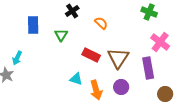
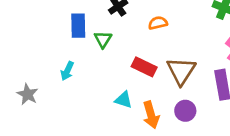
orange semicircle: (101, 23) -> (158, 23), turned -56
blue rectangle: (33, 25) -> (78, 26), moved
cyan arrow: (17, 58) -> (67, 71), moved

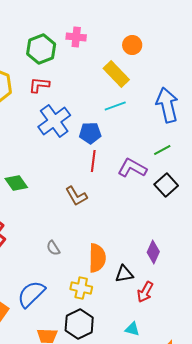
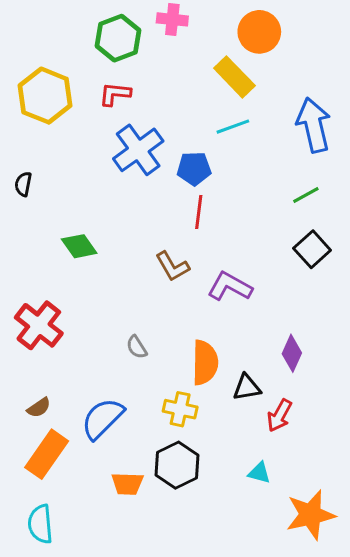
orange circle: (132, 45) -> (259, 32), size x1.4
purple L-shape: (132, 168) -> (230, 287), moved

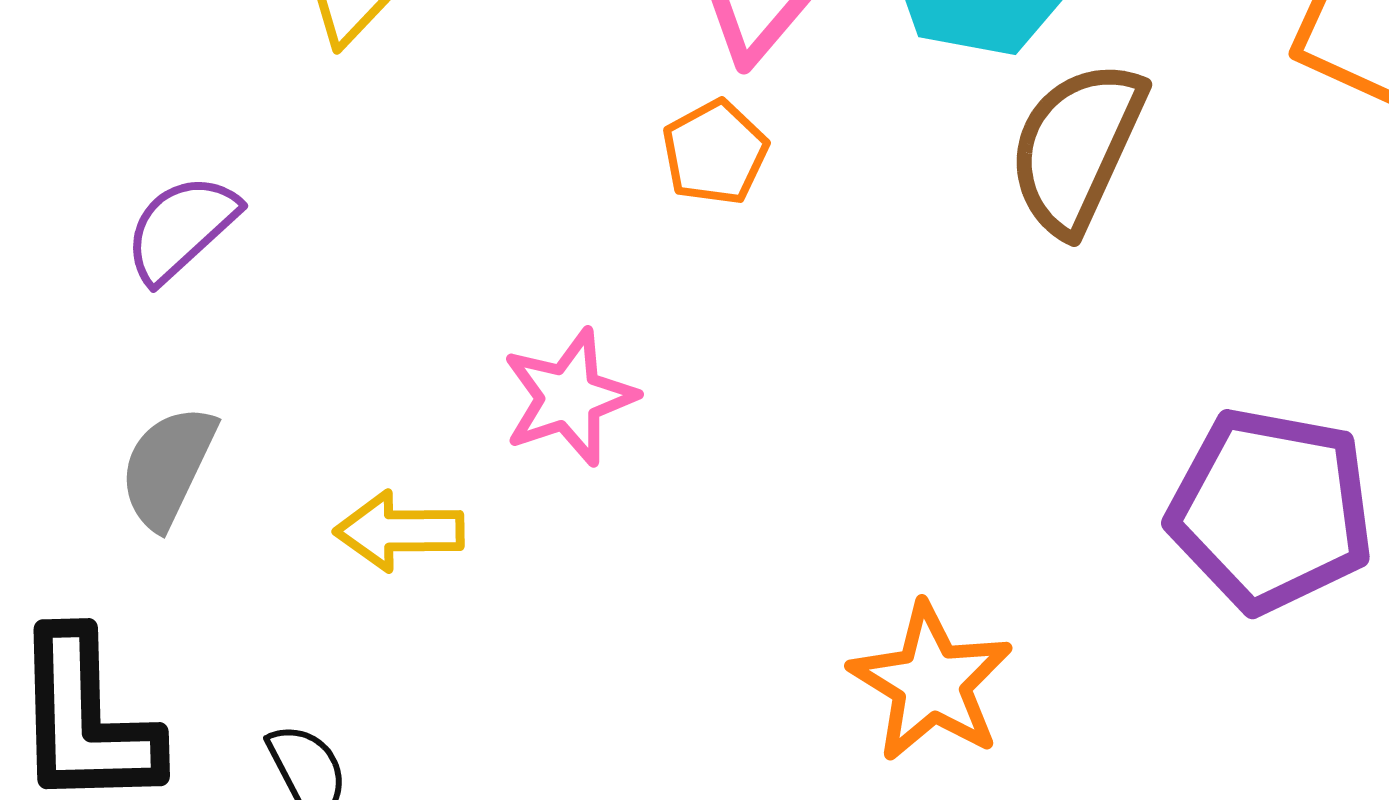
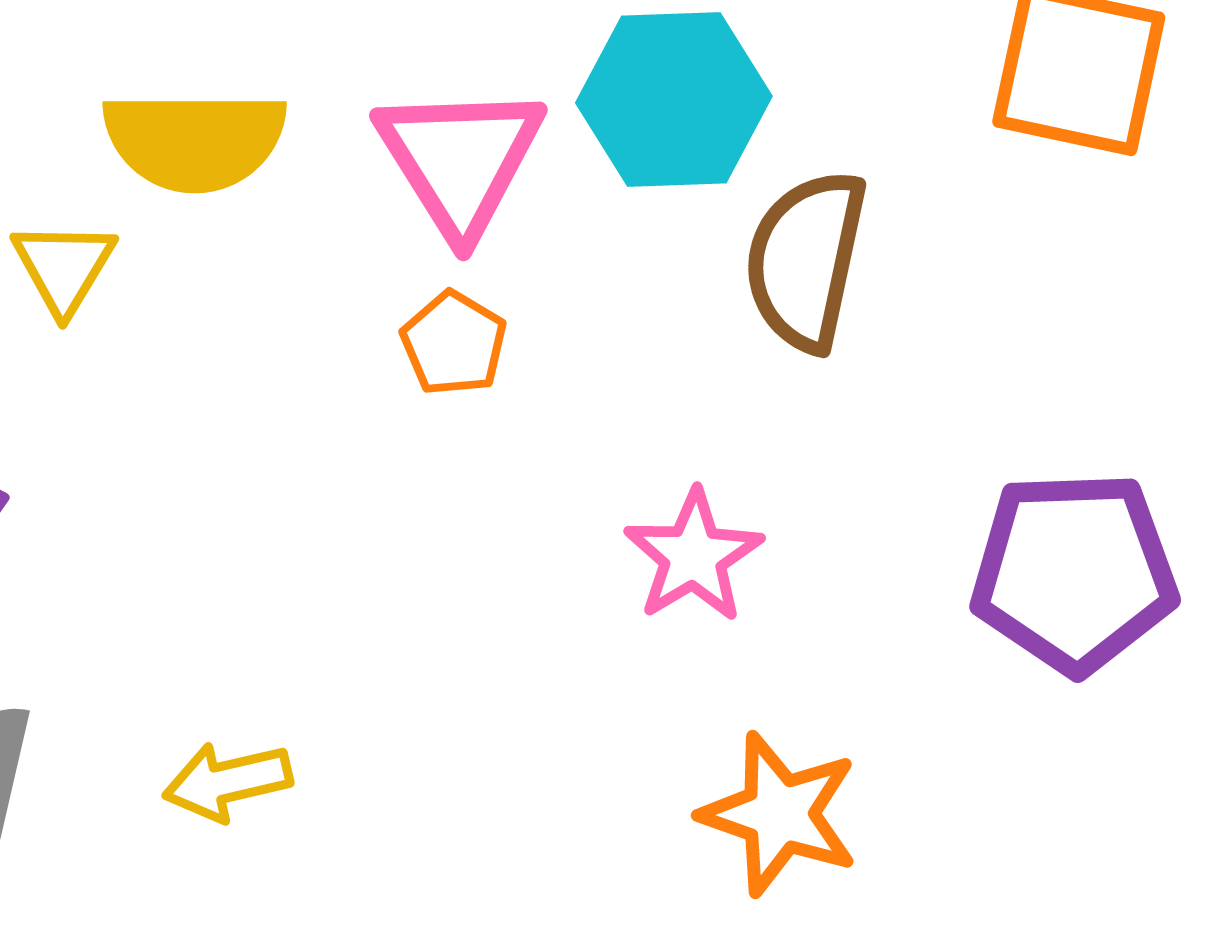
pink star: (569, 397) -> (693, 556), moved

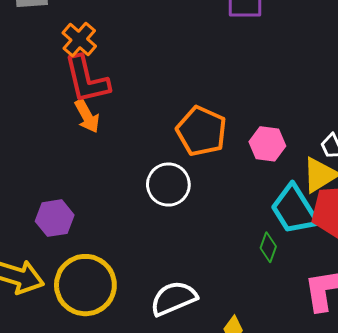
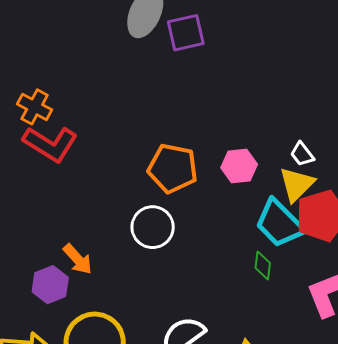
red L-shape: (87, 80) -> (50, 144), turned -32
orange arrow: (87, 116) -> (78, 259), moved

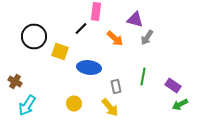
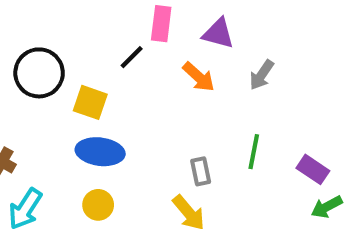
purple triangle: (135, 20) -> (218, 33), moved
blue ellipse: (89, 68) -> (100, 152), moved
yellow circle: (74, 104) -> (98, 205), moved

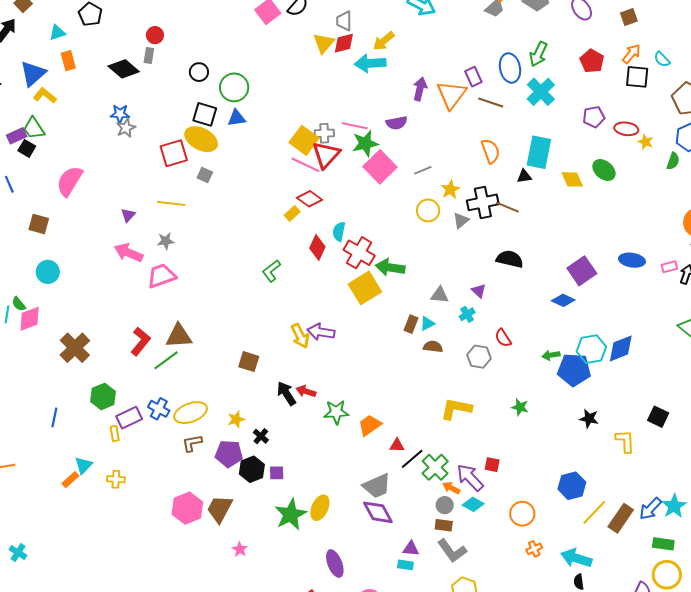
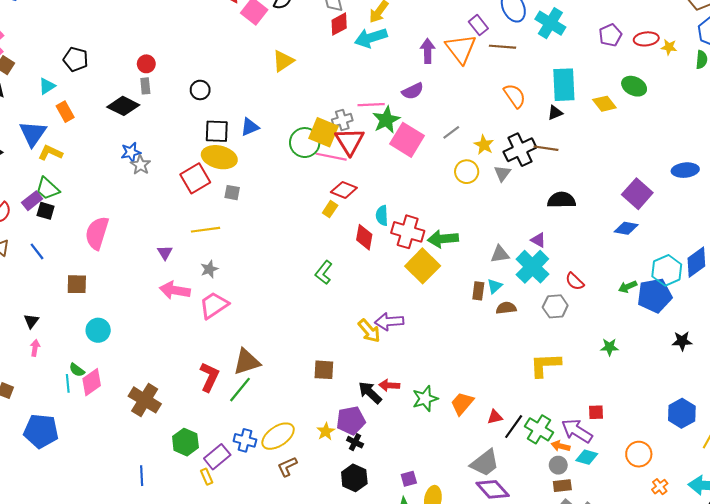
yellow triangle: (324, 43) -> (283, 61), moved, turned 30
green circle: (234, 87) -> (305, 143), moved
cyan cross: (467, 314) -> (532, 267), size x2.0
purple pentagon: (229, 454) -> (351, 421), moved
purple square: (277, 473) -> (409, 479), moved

********************

YOUR INSTRUCTIONS ->
What is needed is an exact copy of every line from the one with "cyan arrow: (17, 58) -> (67, 71), moved" to the end of the listing above, with the pictures left out.

RESULT OF THE TASK ->
cyan arrow: (17, 58) -> (67, 71), moved

orange circle: (132, 45) -> (259, 32), size x1.4
purple L-shape: (132, 168) -> (230, 287), moved

pink star: (569, 397) -> (693, 556), moved

red L-shape: (87, 80) -> (50, 144), turned -32
orange arrow: (87, 116) -> (78, 259), moved

purple triangle: (135, 20) -> (218, 33), moved
blue ellipse: (89, 68) -> (100, 152), moved
yellow circle: (74, 104) -> (98, 205), moved

yellow triangle: (324, 43) -> (283, 61), moved, turned 30
green circle: (234, 87) -> (305, 143), moved
cyan cross: (467, 314) -> (532, 267), size x2.0
purple pentagon: (229, 454) -> (351, 421), moved
purple square: (277, 473) -> (409, 479), moved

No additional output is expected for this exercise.